# PROMPT
Reproduce nothing but the lines from the one with "brown hat: 4 -> 2" down to the last line of the data below.

++++++++++++++++++++

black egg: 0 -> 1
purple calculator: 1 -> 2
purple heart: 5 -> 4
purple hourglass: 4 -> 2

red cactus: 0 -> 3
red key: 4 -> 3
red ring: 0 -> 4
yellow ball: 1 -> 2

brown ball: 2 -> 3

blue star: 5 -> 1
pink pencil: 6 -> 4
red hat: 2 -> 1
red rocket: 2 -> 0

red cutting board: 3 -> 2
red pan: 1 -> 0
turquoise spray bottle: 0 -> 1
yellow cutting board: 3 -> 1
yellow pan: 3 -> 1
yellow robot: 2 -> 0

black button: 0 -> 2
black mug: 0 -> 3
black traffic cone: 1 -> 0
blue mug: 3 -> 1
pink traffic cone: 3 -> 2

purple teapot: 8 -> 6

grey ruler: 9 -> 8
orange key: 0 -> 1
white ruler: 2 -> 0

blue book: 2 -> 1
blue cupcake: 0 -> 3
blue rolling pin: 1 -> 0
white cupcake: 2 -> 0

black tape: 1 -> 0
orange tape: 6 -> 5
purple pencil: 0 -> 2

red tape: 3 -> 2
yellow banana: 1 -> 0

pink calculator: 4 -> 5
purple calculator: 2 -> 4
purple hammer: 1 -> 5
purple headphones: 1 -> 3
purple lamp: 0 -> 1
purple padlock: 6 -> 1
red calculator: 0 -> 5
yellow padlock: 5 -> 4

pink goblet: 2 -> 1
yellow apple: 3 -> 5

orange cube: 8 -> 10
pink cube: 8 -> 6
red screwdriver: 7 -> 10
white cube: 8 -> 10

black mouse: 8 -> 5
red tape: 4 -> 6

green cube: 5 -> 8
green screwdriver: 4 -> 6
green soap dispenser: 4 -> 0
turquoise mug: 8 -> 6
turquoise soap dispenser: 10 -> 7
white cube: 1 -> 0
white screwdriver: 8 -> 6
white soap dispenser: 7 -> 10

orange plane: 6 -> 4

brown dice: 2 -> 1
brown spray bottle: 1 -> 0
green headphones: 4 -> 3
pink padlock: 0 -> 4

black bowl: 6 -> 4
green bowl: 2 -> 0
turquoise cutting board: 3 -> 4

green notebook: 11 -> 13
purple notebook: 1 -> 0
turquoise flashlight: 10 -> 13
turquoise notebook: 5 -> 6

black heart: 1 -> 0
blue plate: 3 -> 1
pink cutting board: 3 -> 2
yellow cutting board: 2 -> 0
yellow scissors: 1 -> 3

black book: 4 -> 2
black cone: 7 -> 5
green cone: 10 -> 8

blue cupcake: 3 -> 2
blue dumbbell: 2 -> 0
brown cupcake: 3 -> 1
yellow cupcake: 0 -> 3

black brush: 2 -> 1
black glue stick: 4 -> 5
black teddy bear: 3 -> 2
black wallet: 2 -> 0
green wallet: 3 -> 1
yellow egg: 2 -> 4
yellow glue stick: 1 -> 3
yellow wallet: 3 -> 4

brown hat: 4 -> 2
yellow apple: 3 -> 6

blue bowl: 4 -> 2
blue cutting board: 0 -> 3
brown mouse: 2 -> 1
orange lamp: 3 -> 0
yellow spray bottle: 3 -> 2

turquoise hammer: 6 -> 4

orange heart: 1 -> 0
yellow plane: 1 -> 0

++++++++++++++++++++

# TASK OUTPUT
brown hat: 4 -> 2
yellow apple: 3 -> 6

blue bowl: 4 -> 2
blue cutting board: 0 -> 3
brown mouse: 2 -> 1
orange lamp: 3 -> 0
yellow spray bottle: 3 -> 2

turquoise hammer: 6 -> 4

orange heart: 1 -> 0
yellow plane: 1 -> 0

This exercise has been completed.